-- Exercise input follows --

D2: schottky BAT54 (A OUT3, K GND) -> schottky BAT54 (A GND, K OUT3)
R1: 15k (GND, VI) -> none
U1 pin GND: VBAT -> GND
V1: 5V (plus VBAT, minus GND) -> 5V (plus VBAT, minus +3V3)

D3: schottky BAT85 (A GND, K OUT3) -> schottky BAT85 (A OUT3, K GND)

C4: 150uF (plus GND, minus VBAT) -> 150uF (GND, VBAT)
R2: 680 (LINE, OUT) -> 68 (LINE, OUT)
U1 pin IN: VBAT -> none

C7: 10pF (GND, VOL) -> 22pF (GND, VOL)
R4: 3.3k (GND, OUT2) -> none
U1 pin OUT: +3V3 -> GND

-- Exercise input concluded --
-- Exercise input follows --

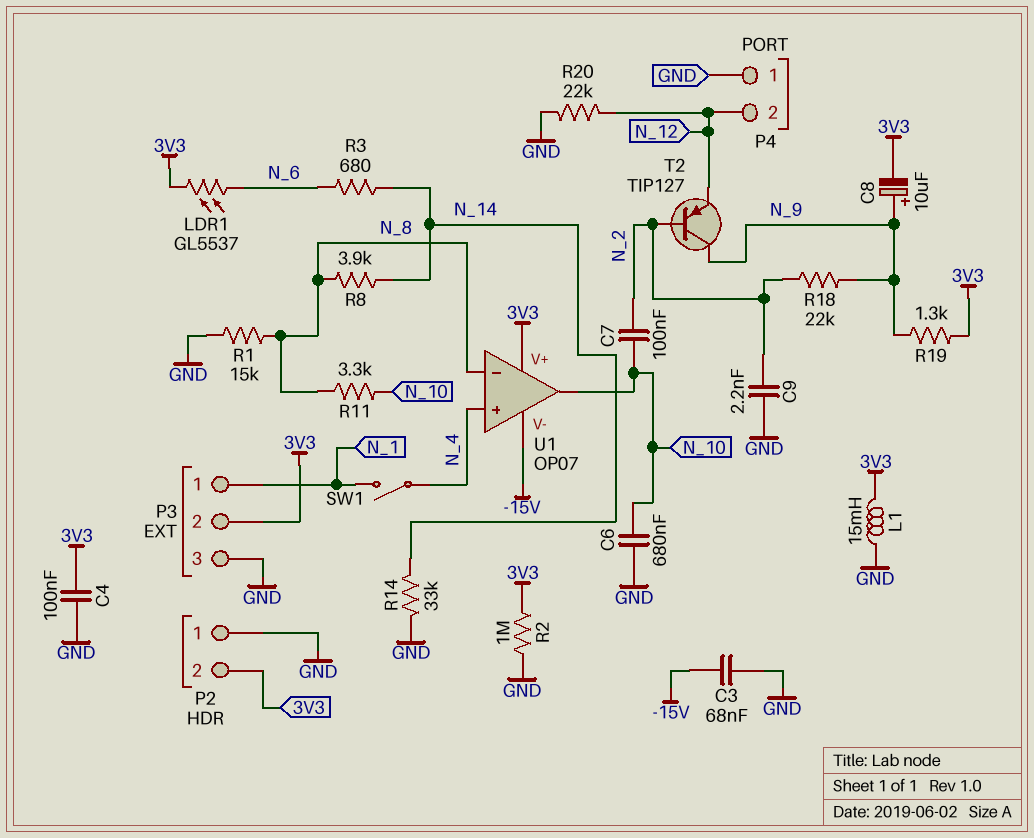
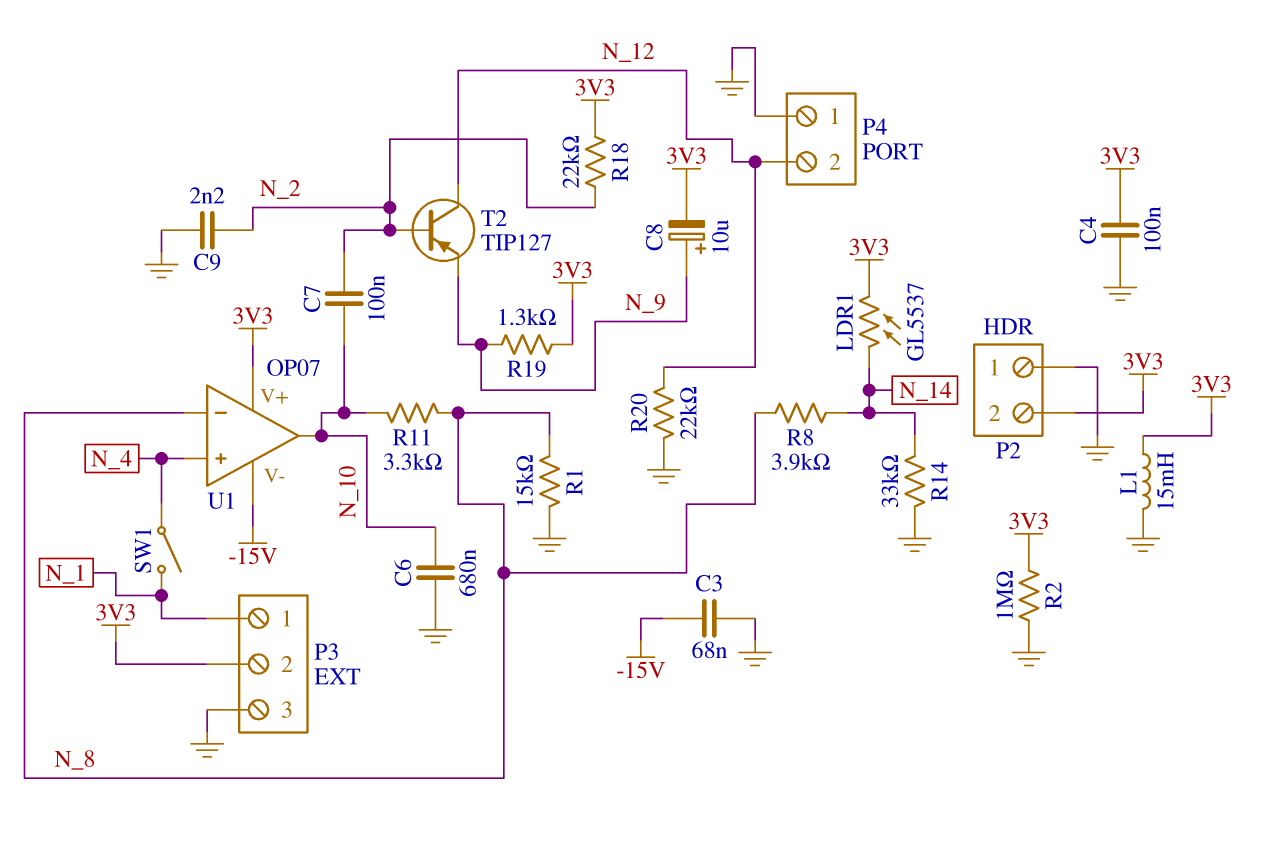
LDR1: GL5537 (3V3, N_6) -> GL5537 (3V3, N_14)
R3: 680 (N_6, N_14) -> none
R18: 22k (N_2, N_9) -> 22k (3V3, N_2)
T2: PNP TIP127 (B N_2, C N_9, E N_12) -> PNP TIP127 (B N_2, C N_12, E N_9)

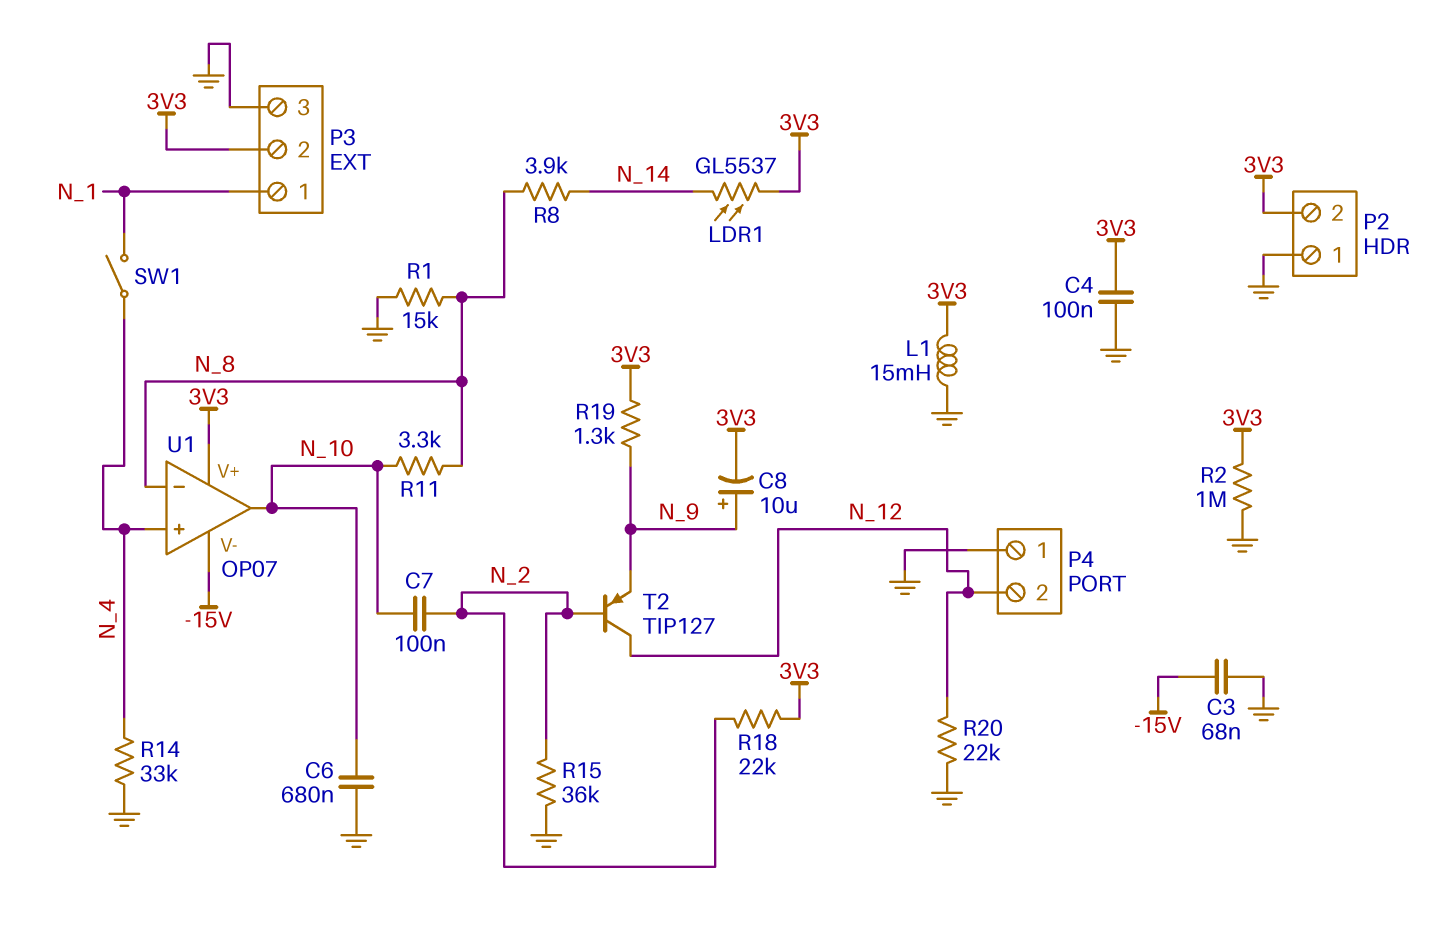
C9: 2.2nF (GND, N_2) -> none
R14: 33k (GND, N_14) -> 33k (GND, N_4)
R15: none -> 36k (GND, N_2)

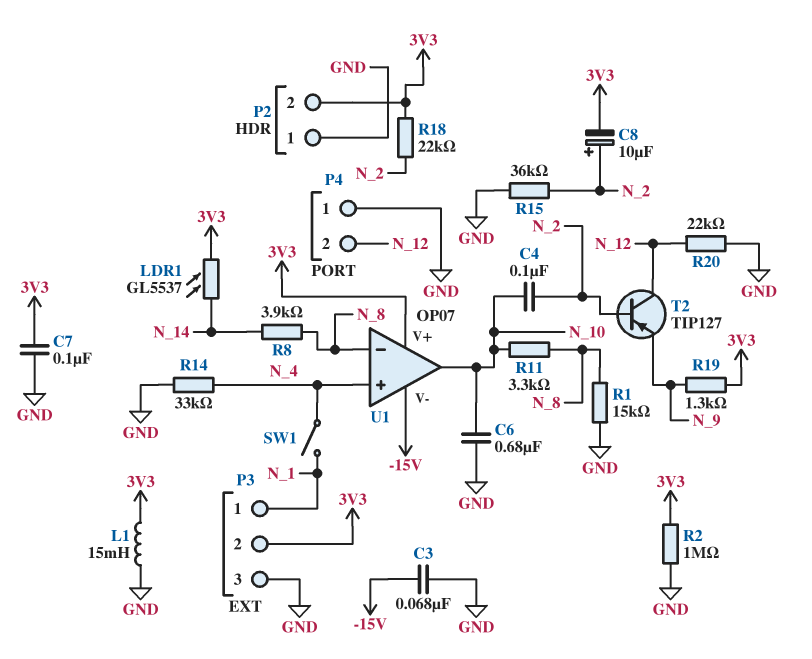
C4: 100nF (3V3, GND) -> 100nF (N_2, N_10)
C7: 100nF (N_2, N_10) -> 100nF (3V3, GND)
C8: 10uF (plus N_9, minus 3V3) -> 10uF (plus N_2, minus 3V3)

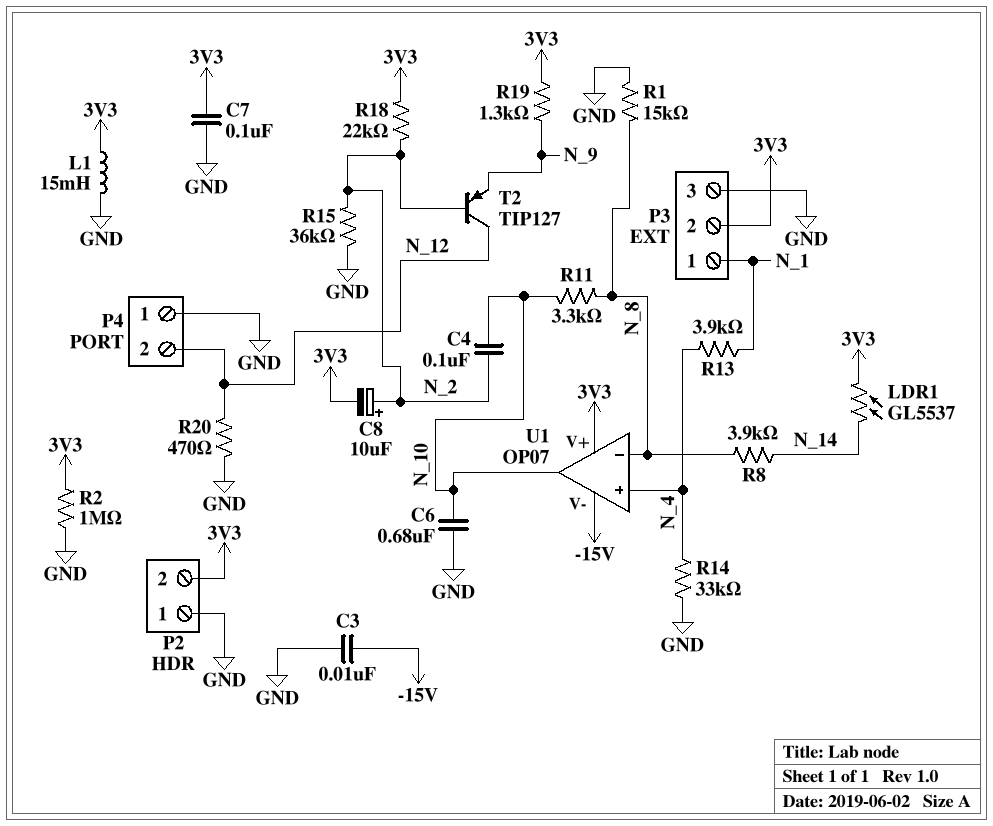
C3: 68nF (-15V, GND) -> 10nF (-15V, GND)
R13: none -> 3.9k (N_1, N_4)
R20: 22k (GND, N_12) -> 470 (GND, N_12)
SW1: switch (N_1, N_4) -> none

-- Exercise input concluded --
-- Exercise input follows --

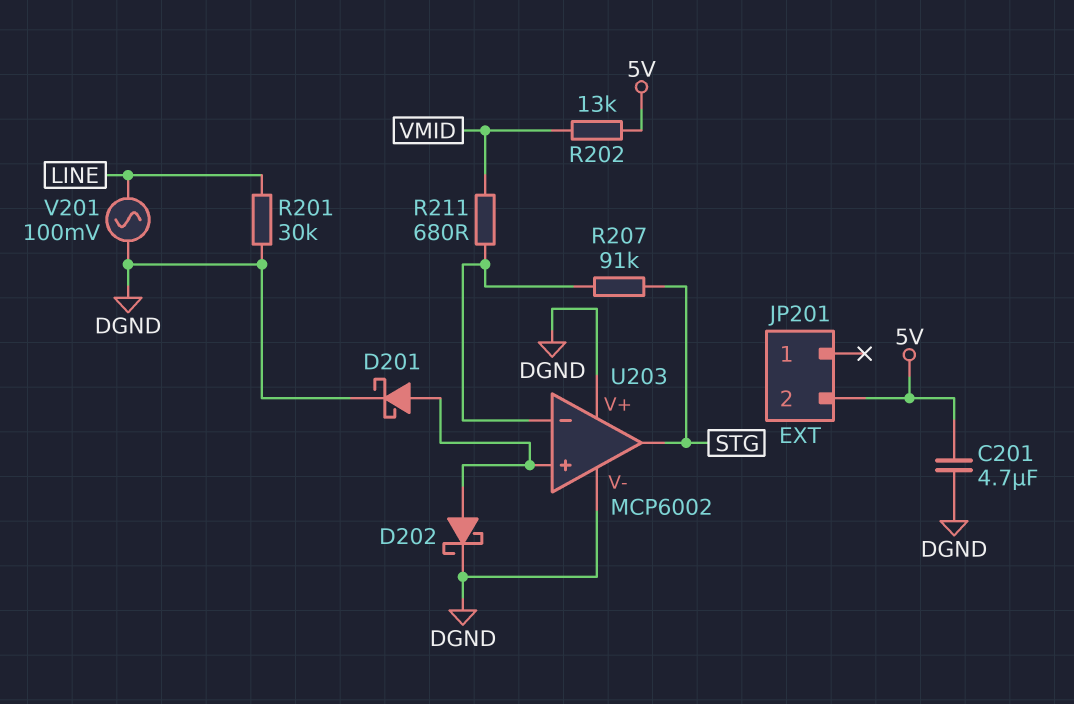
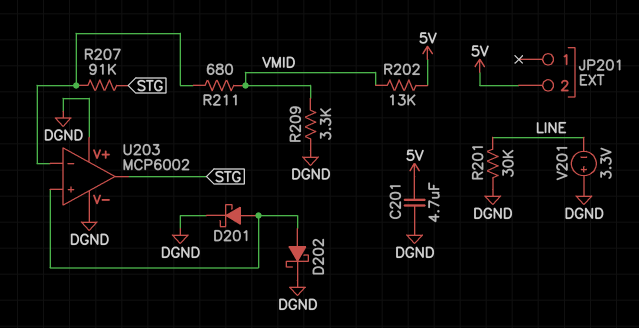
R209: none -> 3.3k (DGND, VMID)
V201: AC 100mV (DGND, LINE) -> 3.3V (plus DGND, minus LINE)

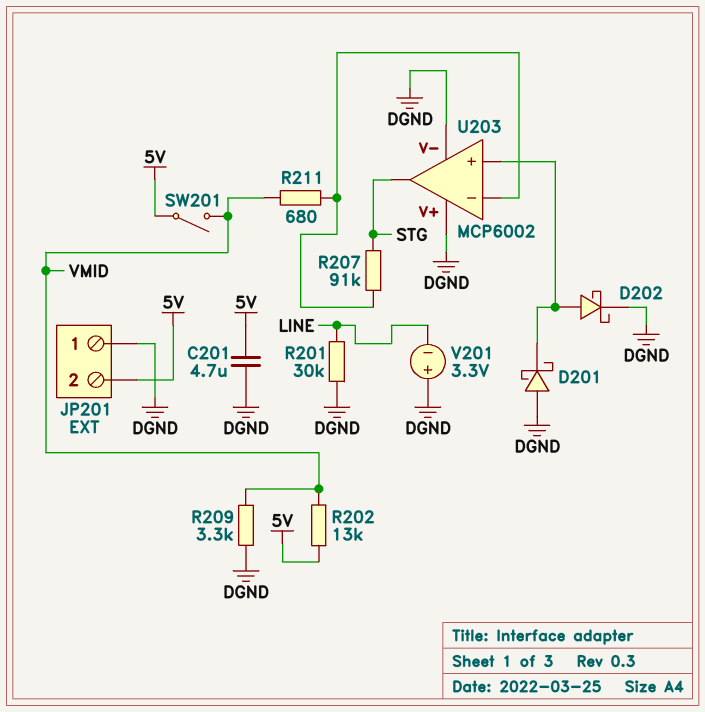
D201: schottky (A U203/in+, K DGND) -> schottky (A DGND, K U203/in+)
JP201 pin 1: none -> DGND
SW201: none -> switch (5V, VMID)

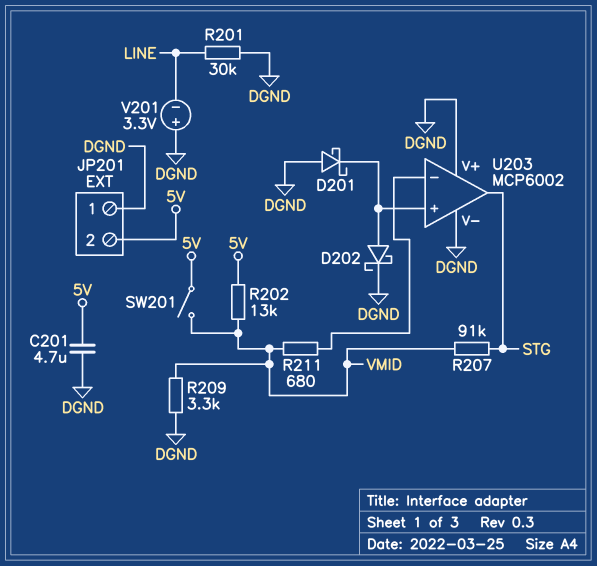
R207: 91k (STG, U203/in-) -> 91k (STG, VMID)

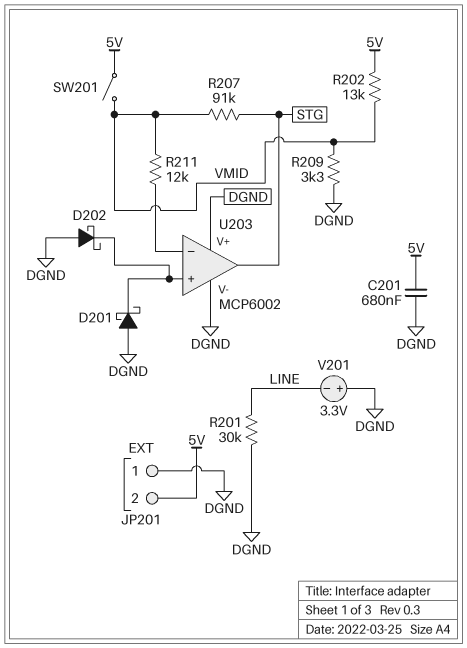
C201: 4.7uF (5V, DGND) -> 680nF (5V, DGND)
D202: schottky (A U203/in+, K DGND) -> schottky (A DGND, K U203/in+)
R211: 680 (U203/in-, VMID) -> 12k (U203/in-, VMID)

-- Exercise input concluded --

Exercise brief
Above are the records; print exactly the lines from the line with "D2: schottky BAT54" to the line with "U1 pin OUT: +3V3 -> GND", including both, and nothing else.

Your response
D2: schottky BAT54 (A OUT3, K GND) -> schottky BAT54 (A GND, K OUT3)
R1: 15k (GND, VI) -> none
U1 pin GND: VBAT -> GND
V1: 5V (plus VBAT, minus GND) -> 5V (plus VBAT, minus +3V3)

D3: schottky BAT85 (A GND, K OUT3) -> schottky BAT85 (A OUT3, K GND)

C4: 150uF (plus GND, minus VBAT) -> 150uF (GND, VBAT)
R2: 680 (LINE, OUT) -> 68 (LINE, OUT)
U1 pin IN: VBAT -> none

C7: 10pF (GND, VOL) -> 22pF (GND, VOL)
R4: 3.3k (GND, OUT2) -> none
U1 pin OUT: +3V3 -> GND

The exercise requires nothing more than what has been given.